(Provided data)

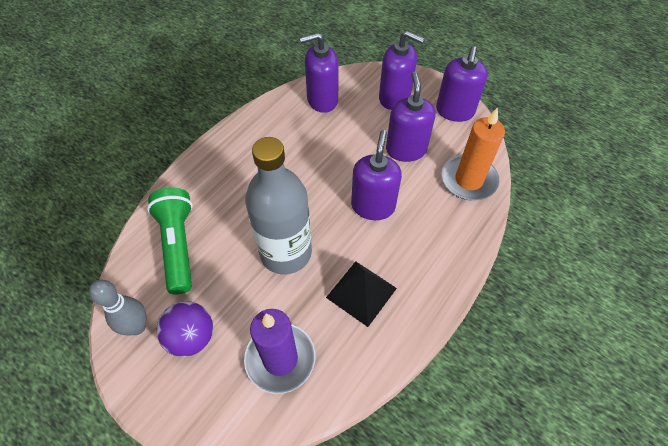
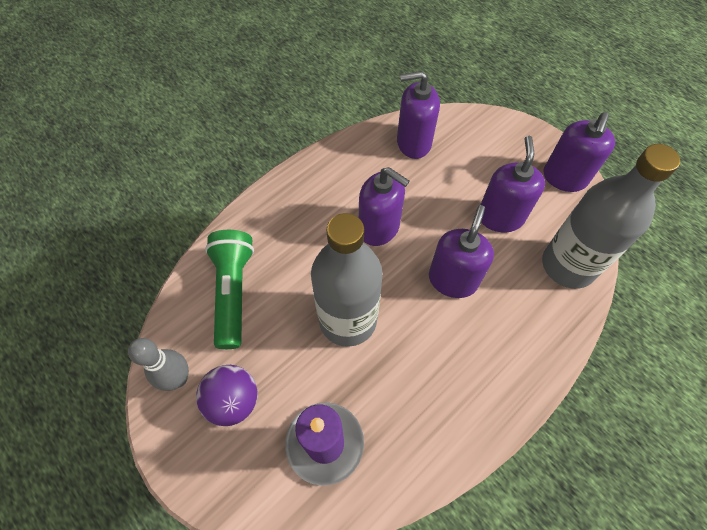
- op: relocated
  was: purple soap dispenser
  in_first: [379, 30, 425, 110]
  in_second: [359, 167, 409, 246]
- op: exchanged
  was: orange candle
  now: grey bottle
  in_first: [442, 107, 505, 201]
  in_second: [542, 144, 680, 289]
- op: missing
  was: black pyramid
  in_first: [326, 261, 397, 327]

(End Provided data)

### Brief
None of the pictures belongs in the answer, but all the entries must be repeated exactly.

### Finished task
- op: relocated
  was: purple soap dispenser
  in_first: [379, 30, 425, 110]
  in_second: [359, 167, 409, 246]
- op: exchanged
  was: orange candle
  now: grey bottle
  in_first: [442, 107, 505, 201]
  in_second: [542, 144, 680, 289]
- op: missing
  was: black pyramid
  in_first: [326, 261, 397, 327]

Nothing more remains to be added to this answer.